## What the task asks
Extract every line of the material below and reproduce each one word for word.

[Element and text position data]

○ ○ ○ ○

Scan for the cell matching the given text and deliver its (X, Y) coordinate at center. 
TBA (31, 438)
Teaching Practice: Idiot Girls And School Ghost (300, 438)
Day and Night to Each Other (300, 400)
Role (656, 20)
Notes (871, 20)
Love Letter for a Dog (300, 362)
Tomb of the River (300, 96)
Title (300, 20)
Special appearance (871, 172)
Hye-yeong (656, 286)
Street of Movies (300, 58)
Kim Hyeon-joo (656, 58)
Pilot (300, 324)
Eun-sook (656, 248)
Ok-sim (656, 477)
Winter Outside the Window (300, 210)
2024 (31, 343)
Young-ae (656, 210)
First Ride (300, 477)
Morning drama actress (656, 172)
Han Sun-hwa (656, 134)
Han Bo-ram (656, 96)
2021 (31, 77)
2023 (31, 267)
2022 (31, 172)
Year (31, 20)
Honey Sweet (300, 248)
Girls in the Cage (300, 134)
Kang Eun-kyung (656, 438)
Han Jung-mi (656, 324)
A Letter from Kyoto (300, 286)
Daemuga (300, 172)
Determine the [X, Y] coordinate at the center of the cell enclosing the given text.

○ ○ ○ ○

## Task response
Scan for the cell matching the given text and deliver its (X, Y) coordinate at center. 
TBA (31, 438)
Teaching Practice: Idiot Girls And School Ghost (300, 438)
Day and Night to Each Other (300, 400)
Role (656, 20)
Notes (871, 20)
Love Letter for a Dog (300, 362)
Tomb of the River (300, 96)
Title (300, 20)
Special appearance (871, 172)
Hye-yeong (656, 286)
Street of Movies (300, 58)
Kim Hyeon-joo (656, 58)
Pilot (300, 324)
Eun-sook (656, 248)
Ok-sim (656, 477)
Winter Outside the Window (300, 210)
2024 (31, 343)
Young-ae (656, 210)
First Ride (300, 477)
Morning drama actress (656, 172)
Han Sun-hwa (656, 134)
Han Bo-ram (656, 96)
2021 (31, 77)
2023 (31, 267)
2022 (31, 172)
Year (31, 20)
Honey Sweet (300, 248)
Girls in the Cage (300, 134)
Kang Eun-kyung (656, 438)
Han Jung-mi (656, 324)
A Letter from Kyoto (300, 286)
Daemuga (300, 172)
Determine the [X, Y] coordinate at the center of the cell enclosing the given text.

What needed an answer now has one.